→ **To do**: Repeat only these lines, exactly: the first line of the data, the line containing "none -> pink headphones 117, 251", and every line between them. Pictures stay out.

→ **Data section**:
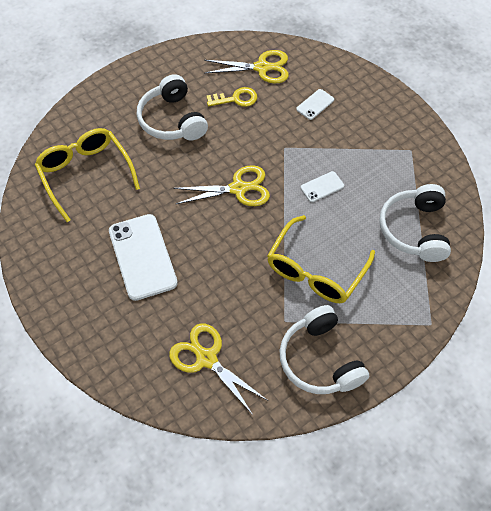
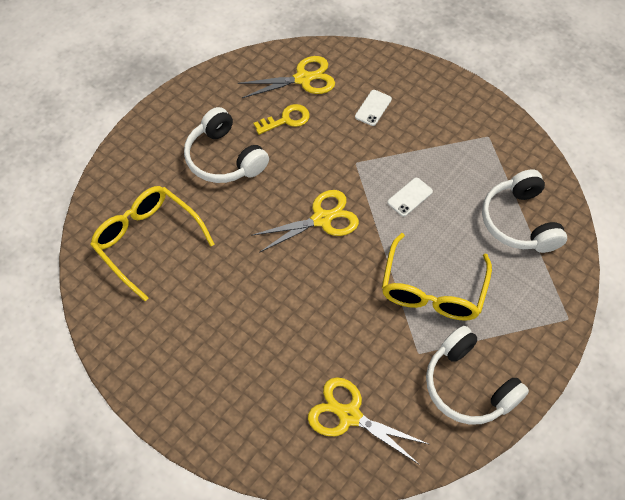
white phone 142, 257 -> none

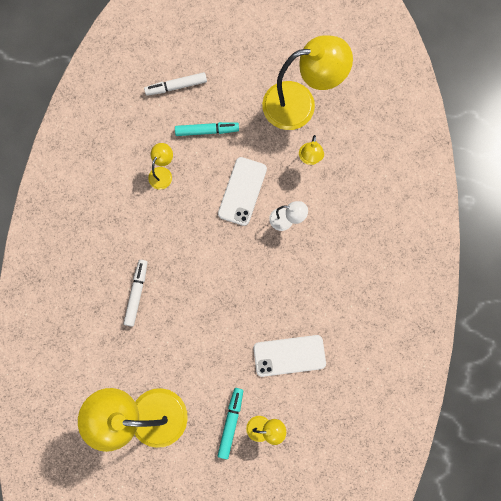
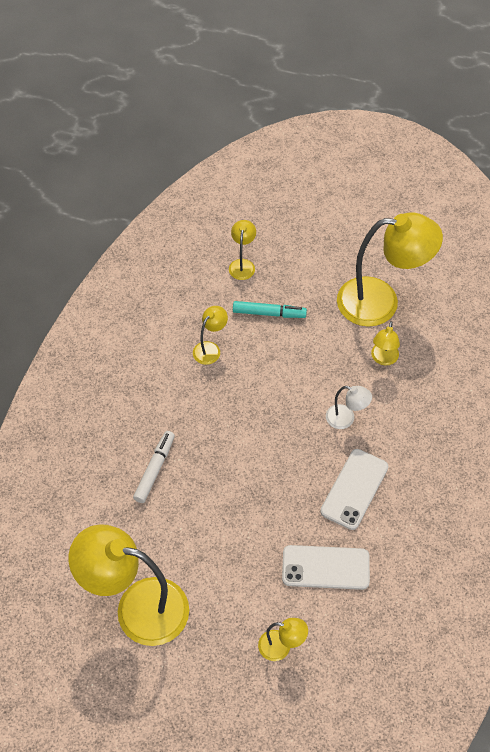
turquoise marker 231, 422 -> none
white phone 242, 191 -> white phone 354, 489, relocated
white marker 176, 86 -> yellow lamp 242, 264

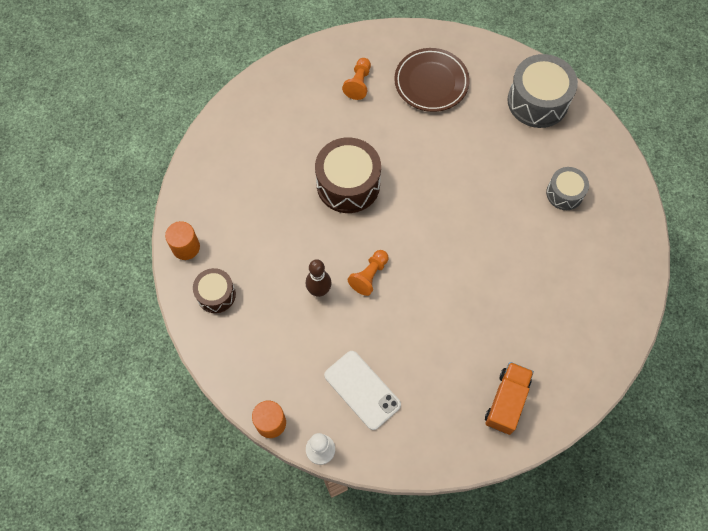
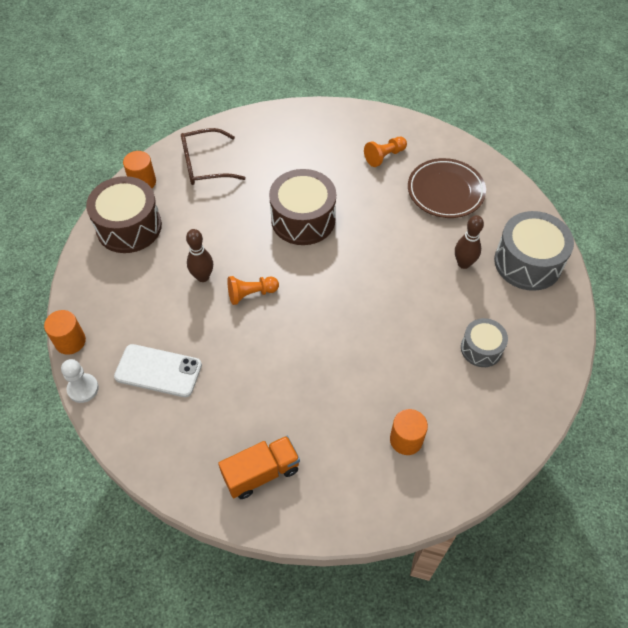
none -> brown glasses 205, 164
none -> orange cylinder 406, 440
none -> brown bowling pin 463, 263
white phone 362, 390 -> white phone 158, 371, 75 degrees counterclockwise
brown drum 216, 294 -> brown drum 129, 227, x1.73

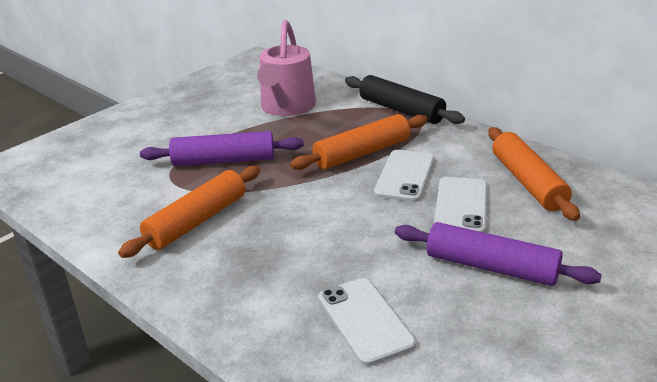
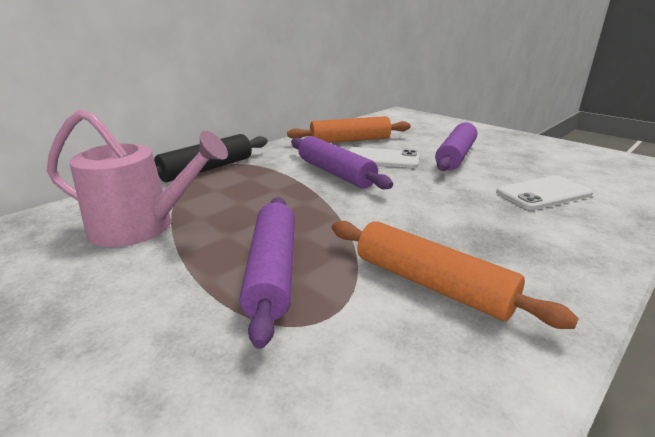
orange rolling pin 362, 153 -> none
white phone 405, 176 -> purple rolling pin 335, 173

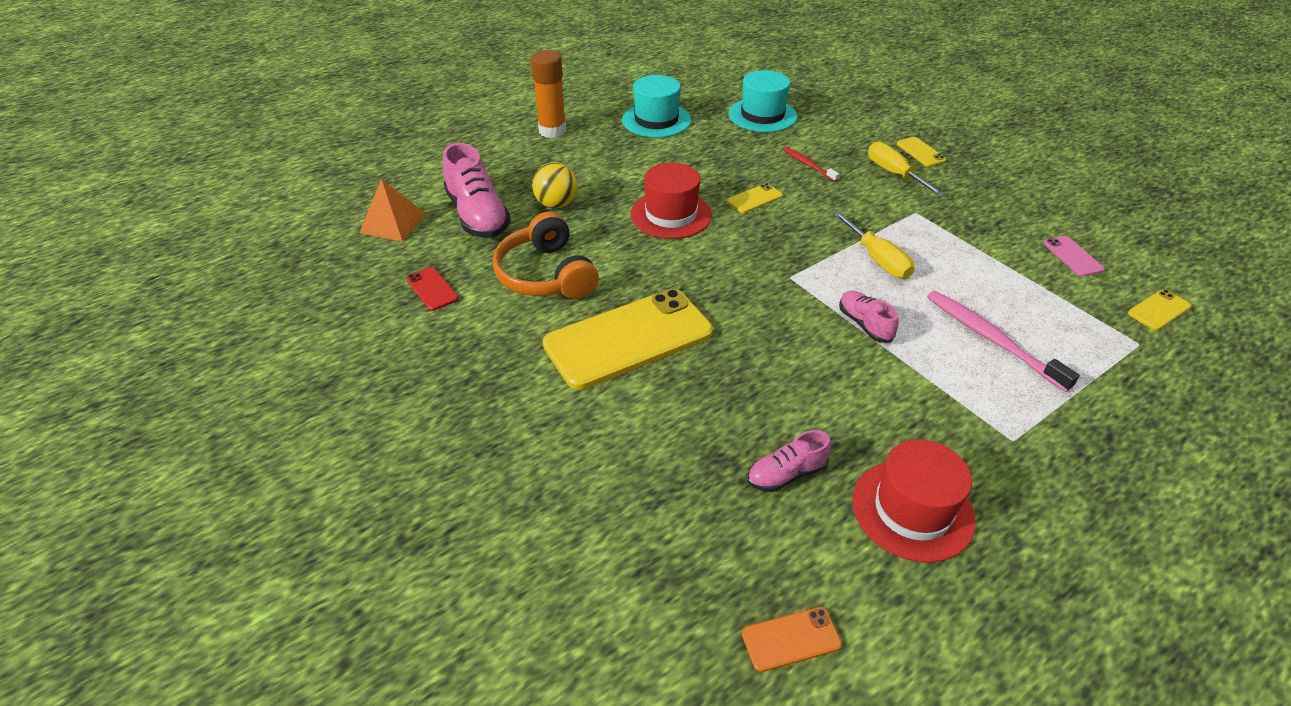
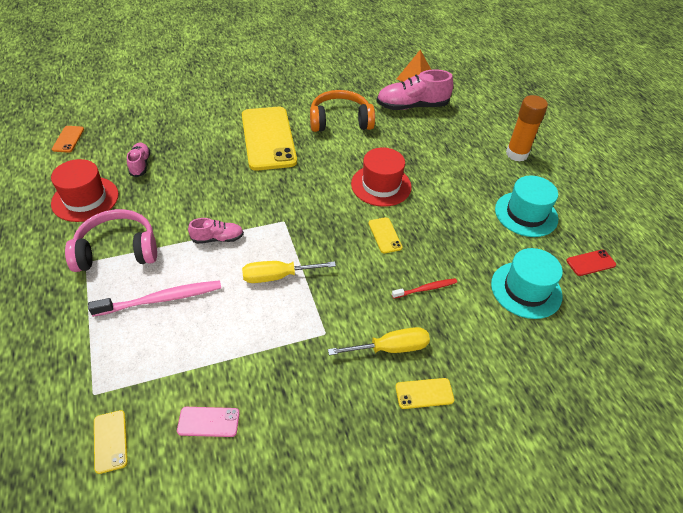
yellow ball 556, 204 -> none
none -> pink headphones 117, 251
red phone 432, 289 -> red phone 590, 263, relocated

→ **Response to the task**:
white phone 142, 257 -> none

turquoise marker 231, 422 -> none
white phone 242, 191 -> white phone 354, 489, relocated
white marker 176, 86 -> yellow lamp 242, 264

none -> brown glasses 205, 164
none -> orange cylinder 406, 440
none -> brown bowling pin 463, 263
white phone 362, 390 -> white phone 158, 371, 75 degrees counterclockwise
brown drum 216, 294 -> brown drum 129, 227, x1.73

orange rolling pin 362, 153 -> none
white phone 405, 176 -> purple rolling pin 335, 173

yellow ball 556, 204 -> none
none -> pink headphones 117, 251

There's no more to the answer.